● **Task instructions**
All of the data below should come back exactly as written, minus its images.

● **Material for this task**
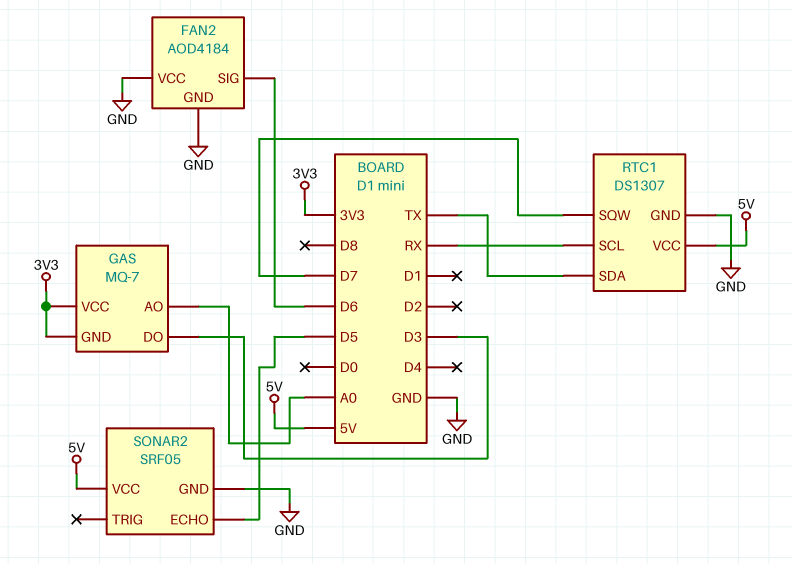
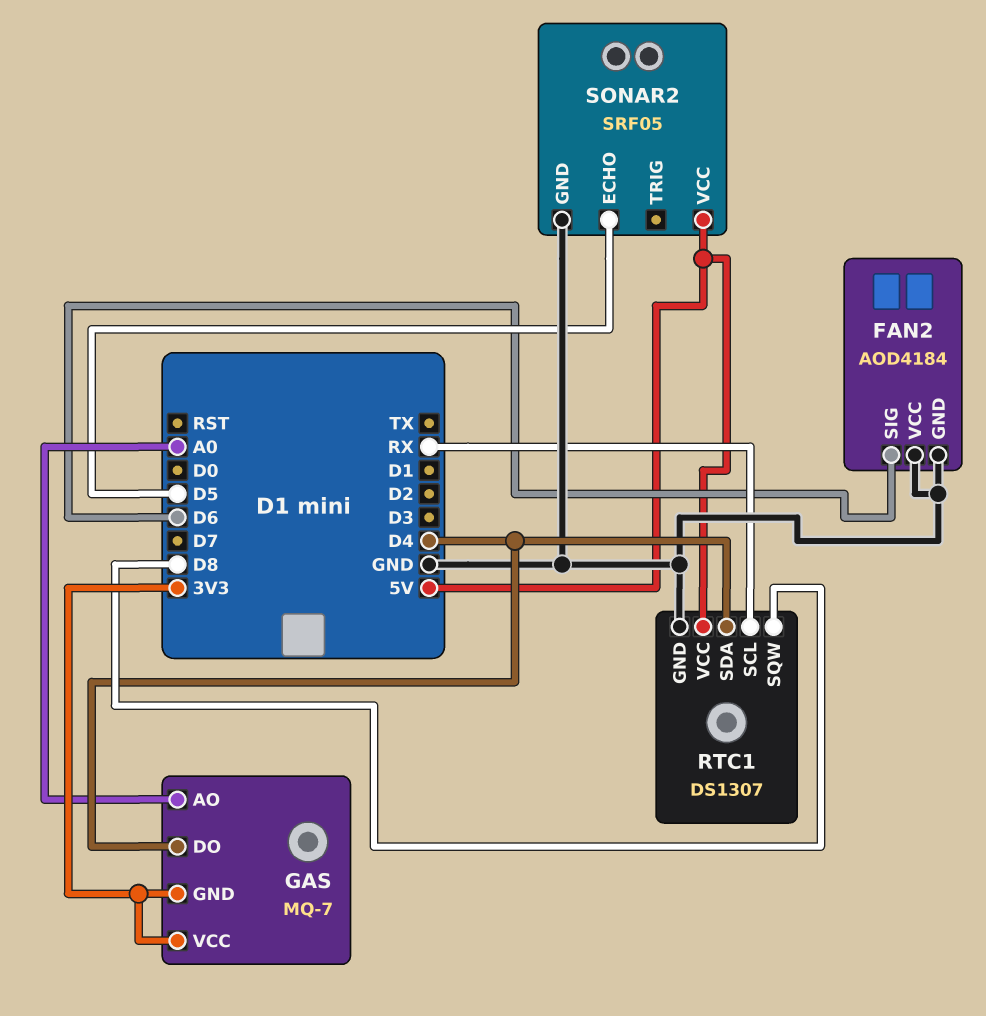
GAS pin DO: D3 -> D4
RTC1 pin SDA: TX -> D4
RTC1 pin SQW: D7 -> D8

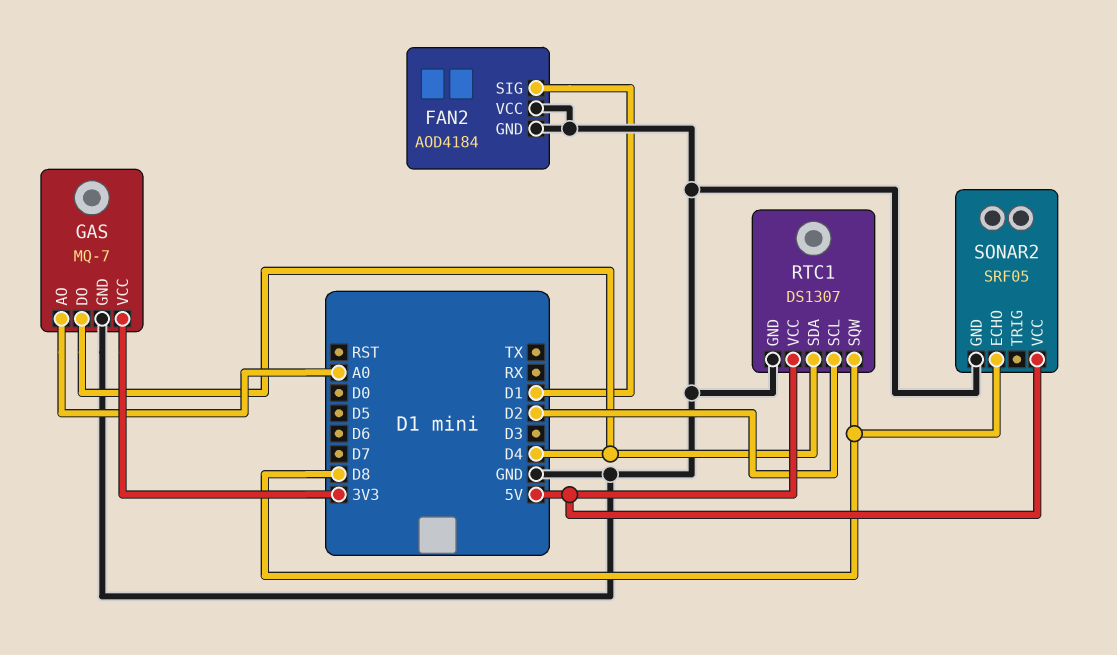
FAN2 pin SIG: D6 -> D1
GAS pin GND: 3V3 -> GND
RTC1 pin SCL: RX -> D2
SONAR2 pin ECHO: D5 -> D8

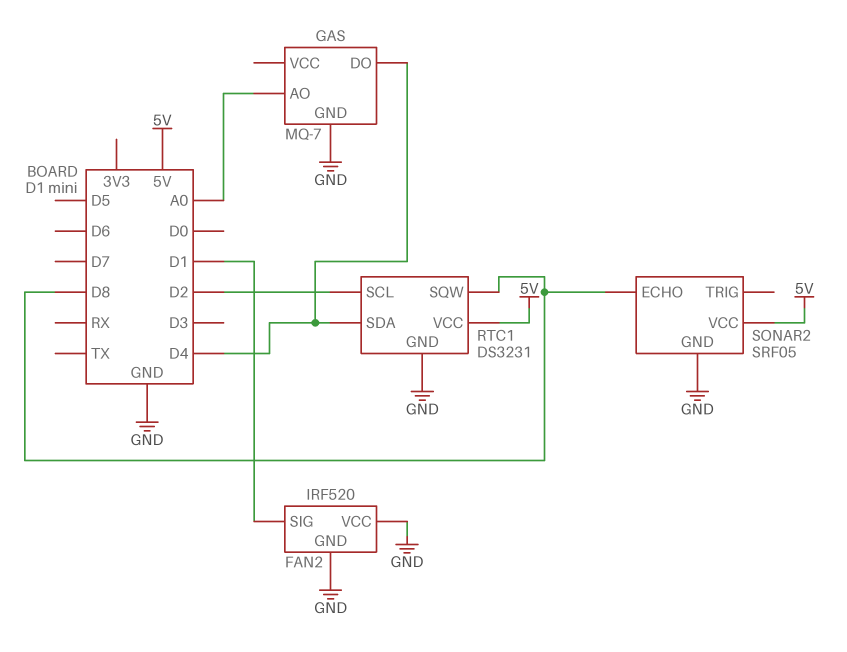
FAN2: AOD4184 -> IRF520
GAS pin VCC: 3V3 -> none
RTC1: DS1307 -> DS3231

● **Answer box**
GAS pin DO: D3 -> D4
RTC1 pin SDA: TX -> D4
RTC1 pin SQW: D7 -> D8

FAN2 pin SIG: D6 -> D1
GAS pin GND: 3V3 -> GND
RTC1 pin SCL: RX -> D2
SONAR2 pin ECHO: D5 -> D8

FAN2: AOD4184 -> IRF520
GAS pin VCC: 3V3 -> none
RTC1: DS1307 -> DS3231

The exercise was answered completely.